• WHAT IS REQUIRED: Look through the material and tally each line bearing the word "capsule". Give only the total.

• GIVEN DATA:
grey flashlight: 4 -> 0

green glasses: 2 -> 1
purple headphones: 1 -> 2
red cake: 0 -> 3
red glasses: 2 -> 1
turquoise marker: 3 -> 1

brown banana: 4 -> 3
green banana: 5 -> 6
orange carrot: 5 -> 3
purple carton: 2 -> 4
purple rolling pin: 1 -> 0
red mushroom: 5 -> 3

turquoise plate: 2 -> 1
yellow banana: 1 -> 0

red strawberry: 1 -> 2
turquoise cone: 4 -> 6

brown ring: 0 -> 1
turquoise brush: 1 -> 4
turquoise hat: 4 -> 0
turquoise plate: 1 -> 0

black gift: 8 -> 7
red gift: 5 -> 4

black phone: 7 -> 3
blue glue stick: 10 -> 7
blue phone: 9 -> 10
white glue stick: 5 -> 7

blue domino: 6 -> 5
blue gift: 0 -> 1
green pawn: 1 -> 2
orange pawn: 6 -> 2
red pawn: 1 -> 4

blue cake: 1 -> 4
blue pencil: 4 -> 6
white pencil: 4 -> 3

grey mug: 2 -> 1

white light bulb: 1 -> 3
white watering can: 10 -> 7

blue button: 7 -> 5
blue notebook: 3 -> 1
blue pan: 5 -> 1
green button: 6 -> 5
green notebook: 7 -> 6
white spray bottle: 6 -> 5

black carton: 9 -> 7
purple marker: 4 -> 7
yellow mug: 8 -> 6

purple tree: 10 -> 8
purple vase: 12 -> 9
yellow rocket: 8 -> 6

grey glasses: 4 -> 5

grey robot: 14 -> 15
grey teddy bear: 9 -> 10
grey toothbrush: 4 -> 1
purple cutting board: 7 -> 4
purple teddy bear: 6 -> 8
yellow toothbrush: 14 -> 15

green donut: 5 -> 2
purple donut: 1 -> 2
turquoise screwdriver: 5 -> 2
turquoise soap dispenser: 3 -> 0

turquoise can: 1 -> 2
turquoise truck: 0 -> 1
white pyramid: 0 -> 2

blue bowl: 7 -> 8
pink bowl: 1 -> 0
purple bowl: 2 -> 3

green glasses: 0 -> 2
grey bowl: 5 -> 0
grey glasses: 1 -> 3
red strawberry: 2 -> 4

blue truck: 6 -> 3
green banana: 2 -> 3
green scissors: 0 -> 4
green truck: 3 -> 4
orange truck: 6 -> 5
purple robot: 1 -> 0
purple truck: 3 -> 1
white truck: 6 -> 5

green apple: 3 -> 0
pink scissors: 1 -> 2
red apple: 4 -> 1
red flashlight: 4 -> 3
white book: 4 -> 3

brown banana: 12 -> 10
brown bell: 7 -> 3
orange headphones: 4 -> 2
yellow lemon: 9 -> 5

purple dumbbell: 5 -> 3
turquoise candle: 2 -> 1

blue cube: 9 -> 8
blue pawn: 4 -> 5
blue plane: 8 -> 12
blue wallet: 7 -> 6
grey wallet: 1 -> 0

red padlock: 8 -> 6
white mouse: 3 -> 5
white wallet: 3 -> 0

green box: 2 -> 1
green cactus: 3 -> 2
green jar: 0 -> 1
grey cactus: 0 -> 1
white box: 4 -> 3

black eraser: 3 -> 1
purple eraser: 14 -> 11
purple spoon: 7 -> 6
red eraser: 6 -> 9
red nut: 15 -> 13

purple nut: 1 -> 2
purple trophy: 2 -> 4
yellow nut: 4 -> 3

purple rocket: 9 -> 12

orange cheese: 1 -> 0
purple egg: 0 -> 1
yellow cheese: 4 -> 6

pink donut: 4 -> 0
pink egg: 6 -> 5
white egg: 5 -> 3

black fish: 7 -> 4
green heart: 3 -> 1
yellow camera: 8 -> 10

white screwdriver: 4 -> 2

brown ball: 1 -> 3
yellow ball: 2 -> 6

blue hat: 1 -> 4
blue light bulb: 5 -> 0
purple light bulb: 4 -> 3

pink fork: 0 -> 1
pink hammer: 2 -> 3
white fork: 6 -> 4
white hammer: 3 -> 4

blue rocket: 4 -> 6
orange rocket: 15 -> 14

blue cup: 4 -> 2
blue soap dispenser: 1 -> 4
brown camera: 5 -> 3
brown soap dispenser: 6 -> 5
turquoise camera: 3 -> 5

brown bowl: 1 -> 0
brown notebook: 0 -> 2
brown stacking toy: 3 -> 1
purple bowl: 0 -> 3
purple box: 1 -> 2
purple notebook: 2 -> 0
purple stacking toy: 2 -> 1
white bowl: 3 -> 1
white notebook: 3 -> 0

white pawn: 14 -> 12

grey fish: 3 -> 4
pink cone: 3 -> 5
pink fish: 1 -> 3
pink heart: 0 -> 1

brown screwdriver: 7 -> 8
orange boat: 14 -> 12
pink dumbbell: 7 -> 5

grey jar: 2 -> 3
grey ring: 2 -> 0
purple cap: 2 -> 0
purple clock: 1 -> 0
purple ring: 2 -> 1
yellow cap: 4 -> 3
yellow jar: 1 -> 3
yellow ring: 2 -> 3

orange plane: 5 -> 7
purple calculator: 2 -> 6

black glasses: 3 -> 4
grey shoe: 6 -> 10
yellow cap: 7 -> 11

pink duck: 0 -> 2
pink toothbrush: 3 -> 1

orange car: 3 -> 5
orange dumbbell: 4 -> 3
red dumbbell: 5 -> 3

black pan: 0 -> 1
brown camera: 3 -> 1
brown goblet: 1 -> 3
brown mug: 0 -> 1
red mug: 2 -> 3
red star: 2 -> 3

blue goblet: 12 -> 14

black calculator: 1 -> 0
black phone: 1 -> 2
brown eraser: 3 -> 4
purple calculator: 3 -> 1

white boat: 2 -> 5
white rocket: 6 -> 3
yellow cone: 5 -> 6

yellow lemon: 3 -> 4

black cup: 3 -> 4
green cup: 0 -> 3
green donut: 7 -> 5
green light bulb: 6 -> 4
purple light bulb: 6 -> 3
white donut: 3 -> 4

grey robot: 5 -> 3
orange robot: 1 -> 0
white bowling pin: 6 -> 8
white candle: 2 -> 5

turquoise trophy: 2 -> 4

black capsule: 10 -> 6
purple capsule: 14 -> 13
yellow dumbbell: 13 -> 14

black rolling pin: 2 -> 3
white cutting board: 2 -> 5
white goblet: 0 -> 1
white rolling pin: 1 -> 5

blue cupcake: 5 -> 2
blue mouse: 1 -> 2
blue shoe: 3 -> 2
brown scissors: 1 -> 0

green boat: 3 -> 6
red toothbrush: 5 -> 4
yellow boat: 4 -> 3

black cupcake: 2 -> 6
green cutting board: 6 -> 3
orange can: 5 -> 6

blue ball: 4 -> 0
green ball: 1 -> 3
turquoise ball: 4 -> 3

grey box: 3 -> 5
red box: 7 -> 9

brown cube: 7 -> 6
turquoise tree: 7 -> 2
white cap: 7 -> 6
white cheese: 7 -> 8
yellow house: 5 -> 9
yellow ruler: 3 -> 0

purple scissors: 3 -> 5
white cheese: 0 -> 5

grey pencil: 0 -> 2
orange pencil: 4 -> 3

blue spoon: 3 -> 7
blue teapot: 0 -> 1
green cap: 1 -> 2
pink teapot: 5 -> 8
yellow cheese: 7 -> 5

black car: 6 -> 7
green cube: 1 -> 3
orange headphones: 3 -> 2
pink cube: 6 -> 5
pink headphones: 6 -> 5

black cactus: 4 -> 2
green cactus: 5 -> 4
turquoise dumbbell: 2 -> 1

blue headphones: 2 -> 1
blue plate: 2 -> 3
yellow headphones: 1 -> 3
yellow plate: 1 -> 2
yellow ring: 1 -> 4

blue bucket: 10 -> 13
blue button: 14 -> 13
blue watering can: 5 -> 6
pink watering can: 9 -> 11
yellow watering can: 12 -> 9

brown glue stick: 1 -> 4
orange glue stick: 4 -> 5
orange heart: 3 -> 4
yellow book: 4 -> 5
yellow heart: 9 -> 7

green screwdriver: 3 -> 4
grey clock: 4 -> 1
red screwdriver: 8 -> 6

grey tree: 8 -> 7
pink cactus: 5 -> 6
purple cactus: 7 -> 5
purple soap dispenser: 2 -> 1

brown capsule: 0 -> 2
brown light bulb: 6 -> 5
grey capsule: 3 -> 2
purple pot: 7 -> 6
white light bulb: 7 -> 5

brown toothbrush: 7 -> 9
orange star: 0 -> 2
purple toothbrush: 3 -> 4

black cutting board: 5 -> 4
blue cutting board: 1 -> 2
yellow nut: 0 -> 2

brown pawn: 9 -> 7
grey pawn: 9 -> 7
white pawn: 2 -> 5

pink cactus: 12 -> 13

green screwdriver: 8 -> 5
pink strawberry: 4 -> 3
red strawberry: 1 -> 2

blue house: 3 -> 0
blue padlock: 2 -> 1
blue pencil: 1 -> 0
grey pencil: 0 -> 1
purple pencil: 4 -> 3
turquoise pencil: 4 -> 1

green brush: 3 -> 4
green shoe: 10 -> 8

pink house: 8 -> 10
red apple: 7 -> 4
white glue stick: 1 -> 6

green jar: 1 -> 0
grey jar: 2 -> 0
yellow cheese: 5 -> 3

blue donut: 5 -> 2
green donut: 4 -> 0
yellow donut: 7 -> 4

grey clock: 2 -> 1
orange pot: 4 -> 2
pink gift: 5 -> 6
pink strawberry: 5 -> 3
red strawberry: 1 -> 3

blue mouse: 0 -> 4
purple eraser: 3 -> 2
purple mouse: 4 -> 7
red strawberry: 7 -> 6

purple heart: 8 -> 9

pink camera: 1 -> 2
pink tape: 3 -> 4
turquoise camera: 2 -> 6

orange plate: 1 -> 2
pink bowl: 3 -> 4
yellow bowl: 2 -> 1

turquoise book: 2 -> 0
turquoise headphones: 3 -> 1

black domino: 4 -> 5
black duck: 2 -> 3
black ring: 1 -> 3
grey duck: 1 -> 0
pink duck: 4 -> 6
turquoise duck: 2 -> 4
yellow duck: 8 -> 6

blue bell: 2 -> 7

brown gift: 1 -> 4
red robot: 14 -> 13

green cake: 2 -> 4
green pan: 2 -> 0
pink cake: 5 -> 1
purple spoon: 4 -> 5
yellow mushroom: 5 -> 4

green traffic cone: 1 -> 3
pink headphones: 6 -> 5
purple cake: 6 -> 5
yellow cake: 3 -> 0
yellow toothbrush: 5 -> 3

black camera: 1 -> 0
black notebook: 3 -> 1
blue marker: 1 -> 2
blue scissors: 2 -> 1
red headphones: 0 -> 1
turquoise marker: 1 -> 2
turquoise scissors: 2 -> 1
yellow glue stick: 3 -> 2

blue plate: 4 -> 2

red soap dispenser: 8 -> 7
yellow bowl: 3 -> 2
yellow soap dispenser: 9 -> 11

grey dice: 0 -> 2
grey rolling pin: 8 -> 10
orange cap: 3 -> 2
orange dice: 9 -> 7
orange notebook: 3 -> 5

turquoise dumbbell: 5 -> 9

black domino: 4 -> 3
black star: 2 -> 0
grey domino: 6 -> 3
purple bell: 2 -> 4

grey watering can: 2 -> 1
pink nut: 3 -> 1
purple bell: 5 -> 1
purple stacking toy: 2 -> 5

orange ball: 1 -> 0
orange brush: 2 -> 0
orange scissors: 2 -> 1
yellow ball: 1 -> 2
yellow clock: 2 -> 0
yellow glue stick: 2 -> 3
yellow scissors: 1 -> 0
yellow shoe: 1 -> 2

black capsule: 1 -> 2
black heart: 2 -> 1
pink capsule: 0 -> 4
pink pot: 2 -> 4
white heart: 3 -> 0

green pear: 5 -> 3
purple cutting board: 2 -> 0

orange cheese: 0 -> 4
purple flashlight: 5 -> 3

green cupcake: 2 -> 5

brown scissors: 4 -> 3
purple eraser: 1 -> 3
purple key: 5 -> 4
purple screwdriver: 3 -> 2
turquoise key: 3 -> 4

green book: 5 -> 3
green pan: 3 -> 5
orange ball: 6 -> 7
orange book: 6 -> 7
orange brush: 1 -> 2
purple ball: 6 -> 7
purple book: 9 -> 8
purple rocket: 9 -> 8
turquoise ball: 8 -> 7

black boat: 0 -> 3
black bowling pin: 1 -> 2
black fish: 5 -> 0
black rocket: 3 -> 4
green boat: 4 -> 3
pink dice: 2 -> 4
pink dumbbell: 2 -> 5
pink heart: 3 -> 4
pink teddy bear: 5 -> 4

• EXERCISE RESULT: 6